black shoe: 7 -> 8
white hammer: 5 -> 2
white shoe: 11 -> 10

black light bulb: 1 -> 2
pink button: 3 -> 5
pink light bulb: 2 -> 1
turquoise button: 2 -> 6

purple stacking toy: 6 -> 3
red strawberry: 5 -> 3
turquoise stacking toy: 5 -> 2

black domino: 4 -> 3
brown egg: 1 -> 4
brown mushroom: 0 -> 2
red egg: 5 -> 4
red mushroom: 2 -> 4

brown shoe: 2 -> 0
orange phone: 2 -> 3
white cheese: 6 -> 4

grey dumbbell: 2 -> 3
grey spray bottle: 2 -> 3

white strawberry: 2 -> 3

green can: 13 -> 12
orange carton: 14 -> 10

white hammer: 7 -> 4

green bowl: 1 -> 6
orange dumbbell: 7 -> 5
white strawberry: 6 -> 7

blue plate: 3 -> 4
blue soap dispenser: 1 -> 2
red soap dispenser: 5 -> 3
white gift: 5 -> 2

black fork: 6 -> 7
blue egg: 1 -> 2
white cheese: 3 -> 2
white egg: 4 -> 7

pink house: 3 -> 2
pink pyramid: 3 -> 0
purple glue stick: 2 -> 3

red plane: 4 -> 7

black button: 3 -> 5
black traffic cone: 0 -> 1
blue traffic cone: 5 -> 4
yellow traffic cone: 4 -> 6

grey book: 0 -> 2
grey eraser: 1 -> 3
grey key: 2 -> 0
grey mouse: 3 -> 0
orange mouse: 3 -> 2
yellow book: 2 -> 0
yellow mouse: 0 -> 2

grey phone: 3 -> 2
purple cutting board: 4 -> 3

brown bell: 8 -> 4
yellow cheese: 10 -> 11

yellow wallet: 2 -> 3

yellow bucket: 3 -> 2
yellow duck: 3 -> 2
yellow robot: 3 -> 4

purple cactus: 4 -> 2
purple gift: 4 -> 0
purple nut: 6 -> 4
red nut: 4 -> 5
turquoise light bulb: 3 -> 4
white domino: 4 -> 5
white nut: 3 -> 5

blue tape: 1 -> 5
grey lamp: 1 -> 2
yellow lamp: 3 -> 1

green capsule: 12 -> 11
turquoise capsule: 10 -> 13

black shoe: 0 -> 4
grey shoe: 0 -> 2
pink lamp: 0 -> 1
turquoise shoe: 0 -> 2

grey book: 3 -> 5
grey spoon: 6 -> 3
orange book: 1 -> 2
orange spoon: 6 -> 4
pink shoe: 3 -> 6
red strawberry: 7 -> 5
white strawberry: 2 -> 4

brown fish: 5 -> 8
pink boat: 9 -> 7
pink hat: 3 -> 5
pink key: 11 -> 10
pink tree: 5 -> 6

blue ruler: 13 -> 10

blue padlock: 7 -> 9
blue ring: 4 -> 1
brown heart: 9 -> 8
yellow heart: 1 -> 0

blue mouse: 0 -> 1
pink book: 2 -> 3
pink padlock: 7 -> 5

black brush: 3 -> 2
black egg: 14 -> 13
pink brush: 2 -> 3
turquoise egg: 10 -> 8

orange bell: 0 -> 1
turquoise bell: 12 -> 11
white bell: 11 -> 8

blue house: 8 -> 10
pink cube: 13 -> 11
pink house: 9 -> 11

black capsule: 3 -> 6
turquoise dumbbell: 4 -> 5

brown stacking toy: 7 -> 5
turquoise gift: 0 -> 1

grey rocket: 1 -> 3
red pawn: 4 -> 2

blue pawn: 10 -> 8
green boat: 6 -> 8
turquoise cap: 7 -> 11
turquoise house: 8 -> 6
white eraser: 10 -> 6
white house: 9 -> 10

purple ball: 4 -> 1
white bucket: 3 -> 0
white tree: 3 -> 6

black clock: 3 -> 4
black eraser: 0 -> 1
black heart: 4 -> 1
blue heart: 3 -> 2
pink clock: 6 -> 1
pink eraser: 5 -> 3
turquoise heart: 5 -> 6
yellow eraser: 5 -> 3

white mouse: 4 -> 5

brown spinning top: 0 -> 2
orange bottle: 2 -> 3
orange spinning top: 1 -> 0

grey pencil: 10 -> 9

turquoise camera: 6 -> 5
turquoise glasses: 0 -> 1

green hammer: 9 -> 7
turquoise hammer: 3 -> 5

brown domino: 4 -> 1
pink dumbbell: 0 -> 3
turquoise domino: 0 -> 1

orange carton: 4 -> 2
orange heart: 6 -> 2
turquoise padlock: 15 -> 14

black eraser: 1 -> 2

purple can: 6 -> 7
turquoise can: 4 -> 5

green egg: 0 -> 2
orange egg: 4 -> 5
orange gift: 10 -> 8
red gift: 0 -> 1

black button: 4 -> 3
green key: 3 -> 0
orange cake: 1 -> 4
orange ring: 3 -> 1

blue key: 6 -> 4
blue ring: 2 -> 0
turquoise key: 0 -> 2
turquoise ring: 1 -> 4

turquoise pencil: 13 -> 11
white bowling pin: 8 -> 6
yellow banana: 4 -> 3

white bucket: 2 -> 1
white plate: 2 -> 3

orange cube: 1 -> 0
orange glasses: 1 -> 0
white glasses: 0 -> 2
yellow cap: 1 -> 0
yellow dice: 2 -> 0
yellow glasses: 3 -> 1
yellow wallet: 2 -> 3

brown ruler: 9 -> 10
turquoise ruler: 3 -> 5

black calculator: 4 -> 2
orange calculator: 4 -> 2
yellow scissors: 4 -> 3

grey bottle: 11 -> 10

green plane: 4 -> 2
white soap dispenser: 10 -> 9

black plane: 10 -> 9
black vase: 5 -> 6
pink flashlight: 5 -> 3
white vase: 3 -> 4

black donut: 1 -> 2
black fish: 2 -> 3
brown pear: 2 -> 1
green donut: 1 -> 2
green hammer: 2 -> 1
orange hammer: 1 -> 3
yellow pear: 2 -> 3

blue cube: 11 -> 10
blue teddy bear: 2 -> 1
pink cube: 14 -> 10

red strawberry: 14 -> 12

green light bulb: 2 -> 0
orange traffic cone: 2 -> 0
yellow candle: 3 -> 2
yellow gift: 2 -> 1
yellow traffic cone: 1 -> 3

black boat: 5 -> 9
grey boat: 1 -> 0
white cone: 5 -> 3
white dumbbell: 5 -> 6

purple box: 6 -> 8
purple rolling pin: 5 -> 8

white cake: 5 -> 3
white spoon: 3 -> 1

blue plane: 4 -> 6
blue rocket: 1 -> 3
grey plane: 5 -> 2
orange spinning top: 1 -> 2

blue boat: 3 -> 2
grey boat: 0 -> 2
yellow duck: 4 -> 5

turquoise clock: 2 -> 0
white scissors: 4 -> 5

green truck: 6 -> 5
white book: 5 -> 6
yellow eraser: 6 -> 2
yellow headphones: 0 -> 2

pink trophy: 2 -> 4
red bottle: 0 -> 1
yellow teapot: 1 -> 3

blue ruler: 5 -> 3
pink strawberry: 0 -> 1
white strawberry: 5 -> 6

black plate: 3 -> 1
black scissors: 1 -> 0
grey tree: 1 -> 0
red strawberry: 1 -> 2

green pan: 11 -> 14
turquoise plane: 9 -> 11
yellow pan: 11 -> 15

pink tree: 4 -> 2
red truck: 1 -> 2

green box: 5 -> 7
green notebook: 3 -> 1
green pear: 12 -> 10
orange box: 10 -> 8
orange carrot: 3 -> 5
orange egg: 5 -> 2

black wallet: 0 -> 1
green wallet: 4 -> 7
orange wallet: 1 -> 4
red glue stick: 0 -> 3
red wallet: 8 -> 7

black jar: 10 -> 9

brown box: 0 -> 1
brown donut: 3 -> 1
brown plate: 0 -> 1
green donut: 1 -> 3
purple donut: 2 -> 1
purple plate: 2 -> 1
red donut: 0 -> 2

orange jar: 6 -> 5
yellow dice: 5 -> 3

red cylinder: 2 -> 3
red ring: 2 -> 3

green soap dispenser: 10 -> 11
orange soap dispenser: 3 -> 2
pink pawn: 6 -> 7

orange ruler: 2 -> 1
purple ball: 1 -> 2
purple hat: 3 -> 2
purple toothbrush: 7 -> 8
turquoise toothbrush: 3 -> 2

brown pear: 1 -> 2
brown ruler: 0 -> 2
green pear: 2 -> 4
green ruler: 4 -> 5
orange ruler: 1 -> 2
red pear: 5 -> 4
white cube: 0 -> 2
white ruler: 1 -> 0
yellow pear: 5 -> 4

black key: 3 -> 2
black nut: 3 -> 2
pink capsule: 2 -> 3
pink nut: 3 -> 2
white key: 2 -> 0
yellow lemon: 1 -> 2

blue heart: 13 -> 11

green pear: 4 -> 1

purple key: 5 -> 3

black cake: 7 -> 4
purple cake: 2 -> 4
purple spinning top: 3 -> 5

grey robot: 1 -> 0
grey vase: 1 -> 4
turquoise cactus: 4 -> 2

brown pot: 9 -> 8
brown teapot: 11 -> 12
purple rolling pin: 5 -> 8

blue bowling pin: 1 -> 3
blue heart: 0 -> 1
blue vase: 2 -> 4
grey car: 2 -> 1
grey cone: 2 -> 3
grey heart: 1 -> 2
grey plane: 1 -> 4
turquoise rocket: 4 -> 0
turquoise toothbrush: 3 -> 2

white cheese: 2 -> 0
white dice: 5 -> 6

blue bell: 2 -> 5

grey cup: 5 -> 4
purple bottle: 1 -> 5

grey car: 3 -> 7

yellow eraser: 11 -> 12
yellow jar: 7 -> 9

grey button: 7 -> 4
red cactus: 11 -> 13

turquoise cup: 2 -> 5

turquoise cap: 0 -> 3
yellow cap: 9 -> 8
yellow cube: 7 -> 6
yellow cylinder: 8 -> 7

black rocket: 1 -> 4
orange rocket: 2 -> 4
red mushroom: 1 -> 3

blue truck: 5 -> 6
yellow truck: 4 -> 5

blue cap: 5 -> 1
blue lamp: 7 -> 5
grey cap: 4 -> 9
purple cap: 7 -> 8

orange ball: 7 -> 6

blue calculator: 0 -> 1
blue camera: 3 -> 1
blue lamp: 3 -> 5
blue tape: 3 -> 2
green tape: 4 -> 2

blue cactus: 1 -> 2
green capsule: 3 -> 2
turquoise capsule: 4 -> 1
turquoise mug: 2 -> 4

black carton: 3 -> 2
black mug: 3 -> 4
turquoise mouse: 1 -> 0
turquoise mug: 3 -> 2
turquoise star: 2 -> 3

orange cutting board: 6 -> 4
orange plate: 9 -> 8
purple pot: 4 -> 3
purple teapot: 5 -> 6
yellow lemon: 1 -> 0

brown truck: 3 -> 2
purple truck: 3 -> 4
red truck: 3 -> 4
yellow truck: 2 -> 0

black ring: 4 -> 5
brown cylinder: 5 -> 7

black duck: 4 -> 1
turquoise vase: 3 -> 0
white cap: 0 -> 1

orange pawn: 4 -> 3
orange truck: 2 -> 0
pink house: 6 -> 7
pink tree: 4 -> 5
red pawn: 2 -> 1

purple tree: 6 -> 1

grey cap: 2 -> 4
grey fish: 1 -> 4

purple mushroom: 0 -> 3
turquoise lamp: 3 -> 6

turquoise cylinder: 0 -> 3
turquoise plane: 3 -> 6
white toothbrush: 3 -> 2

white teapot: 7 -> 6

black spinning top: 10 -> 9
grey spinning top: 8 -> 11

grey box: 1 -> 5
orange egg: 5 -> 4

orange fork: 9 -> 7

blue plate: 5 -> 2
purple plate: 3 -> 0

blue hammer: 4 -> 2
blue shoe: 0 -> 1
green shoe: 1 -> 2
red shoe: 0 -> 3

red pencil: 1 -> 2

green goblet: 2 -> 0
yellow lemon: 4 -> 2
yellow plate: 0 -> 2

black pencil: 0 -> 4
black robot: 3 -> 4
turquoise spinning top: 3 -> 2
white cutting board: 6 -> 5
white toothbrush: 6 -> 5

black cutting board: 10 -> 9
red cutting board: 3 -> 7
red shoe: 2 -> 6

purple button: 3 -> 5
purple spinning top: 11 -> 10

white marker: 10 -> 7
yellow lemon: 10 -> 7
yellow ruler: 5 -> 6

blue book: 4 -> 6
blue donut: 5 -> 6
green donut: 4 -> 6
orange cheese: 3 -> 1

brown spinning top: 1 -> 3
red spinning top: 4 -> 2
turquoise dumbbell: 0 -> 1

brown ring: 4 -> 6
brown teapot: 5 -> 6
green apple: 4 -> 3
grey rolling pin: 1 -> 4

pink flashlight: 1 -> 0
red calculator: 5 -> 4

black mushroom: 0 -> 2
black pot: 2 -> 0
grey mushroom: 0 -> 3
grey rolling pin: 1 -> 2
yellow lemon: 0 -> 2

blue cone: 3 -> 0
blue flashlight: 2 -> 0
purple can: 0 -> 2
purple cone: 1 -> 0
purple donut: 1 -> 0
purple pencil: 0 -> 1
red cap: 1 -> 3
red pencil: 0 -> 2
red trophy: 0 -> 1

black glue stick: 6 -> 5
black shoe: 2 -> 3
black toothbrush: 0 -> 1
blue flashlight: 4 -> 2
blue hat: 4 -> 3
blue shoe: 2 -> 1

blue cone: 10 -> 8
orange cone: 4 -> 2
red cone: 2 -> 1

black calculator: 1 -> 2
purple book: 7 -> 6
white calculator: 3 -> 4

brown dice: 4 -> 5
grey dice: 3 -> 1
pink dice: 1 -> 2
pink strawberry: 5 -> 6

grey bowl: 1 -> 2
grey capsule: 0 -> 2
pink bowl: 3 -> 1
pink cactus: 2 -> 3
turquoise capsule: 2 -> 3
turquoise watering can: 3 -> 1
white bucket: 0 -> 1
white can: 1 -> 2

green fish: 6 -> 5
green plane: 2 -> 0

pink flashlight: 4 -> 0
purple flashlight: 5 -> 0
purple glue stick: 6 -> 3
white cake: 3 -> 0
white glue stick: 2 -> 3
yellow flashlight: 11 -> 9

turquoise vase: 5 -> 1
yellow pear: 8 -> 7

-*-*-

Take the lines above from the one containing "pink padlock: 7 -> 5" to the one containing "brown spinning top: 0 -> 2" and retype them exactly, both ends included, with nothing added.

__WORKED SOLUTION__
pink padlock: 7 -> 5

black brush: 3 -> 2
black egg: 14 -> 13
pink brush: 2 -> 3
turquoise egg: 10 -> 8

orange bell: 0 -> 1
turquoise bell: 12 -> 11
white bell: 11 -> 8

blue house: 8 -> 10
pink cube: 13 -> 11
pink house: 9 -> 11

black capsule: 3 -> 6
turquoise dumbbell: 4 -> 5

brown stacking toy: 7 -> 5
turquoise gift: 0 -> 1

grey rocket: 1 -> 3
red pawn: 4 -> 2

blue pawn: 10 -> 8
green boat: 6 -> 8
turquoise cap: 7 -> 11
turquoise house: 8 -> 6
white eraser: 10 -> 6
white house: 9 -> 10

purple ball: 4 -> 1
white bucket: 3 -> 0
white tree: 3 -> 6

black clock: 3 -> 4
black eraser: 0 -> 1
black heart: 4 -> 1
blue heart: 3 -> 2
pink clock: 6 -> 1
pink eraser: 5 -> 3
turquoise heart: 5 -> 6
yellow eraser: 5 -> 3

white mouse: 4 -> 5

brown spinning top: 0 -> 2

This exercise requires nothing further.